-- Opening Marker --

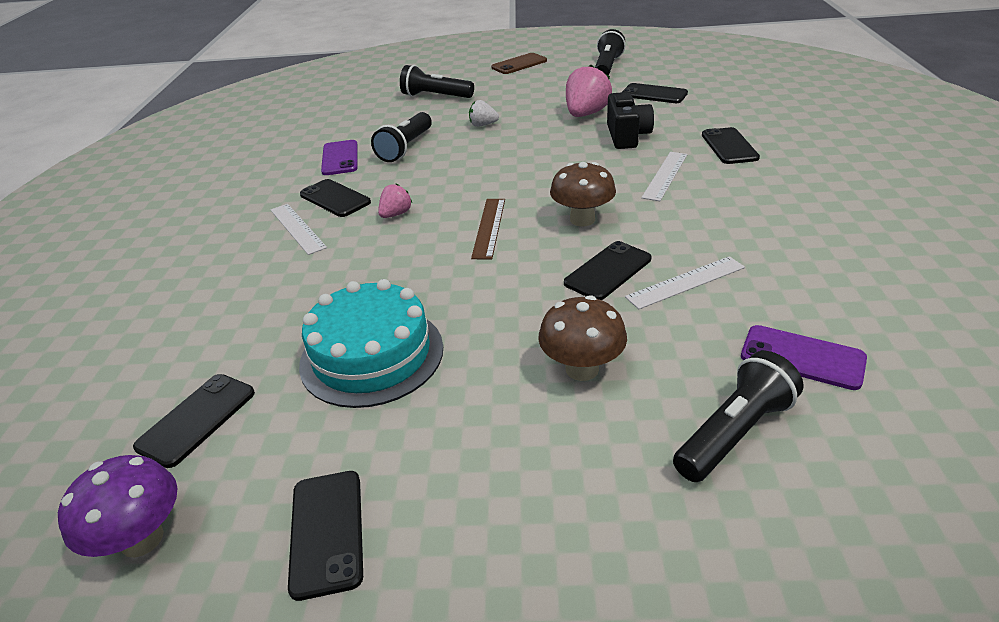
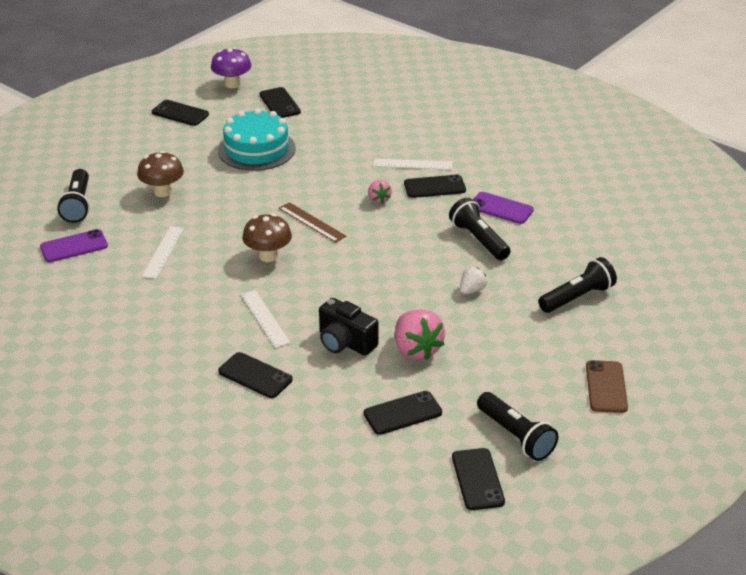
camera: 125 degrees right, 0 degrees up
(608, 271) = (210, 236): black phone -> black phone (477, 479)

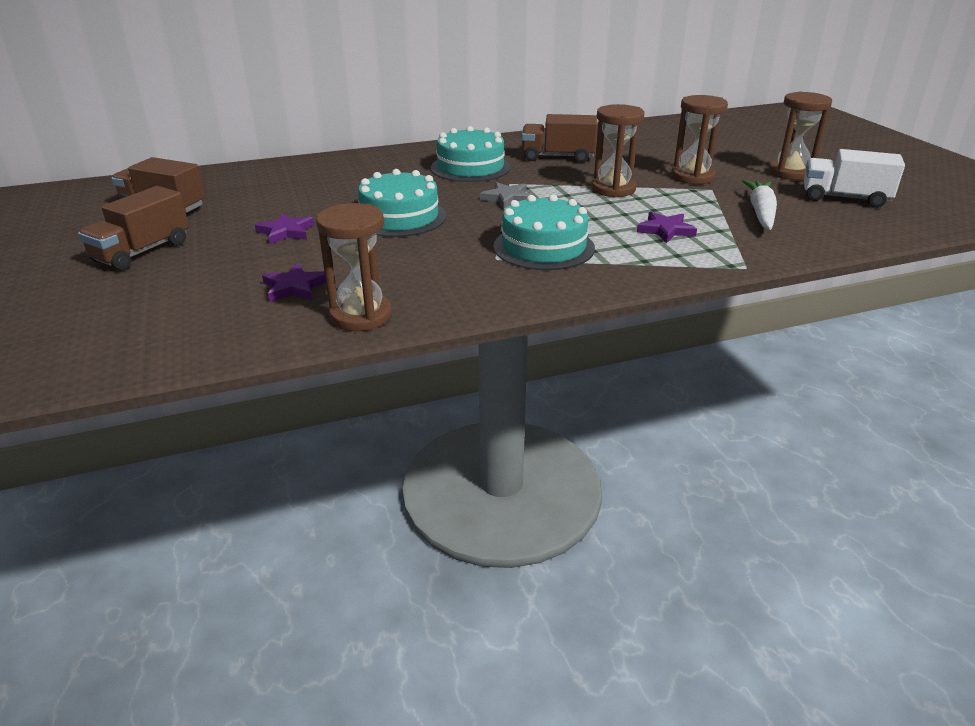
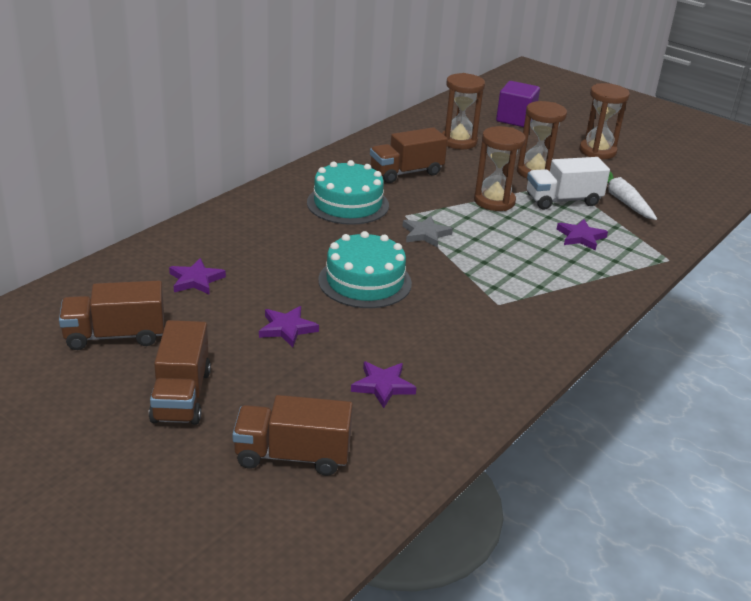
camera: 35 degrees left, 0 degrees up
(148, 310) = (292, 456): none -> brown truck
(272, 189) = (196, 280): none -> purple star
(361, 316) = (474, 395): brown hourglass -> brown hourglass (458, 141)
(544, 247) = (518, 281): turquoise cake -> none
(731, 139) = (515, 119): none -> purple cube
(844, 198) = (658, 171): white truck -> white truck (563, 200)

-- Closing Marker --

## Brief
Word for word, repeat the material above and drop the pictures.

## Exercise output
camera: 125 degrees right, 0 degrees up
(608, 271) = (210, 236): black phone -> black phone (477, 479)

camera: 35 degrees left, 0 degrees up
(148, 310) = (292, 456): none -> brown truck
(272, 189) = (196, 280): none -> purple star
(361, 316) = (474, 395): brown hourglass -> brown hourglass (458, 141)
(544, 247) = (518, 281): turquoise cake -> none
(731, 139) = (515, 119): none -> purple cube
(844, 198) = (658, 171): white truck -> white truck (563, 200)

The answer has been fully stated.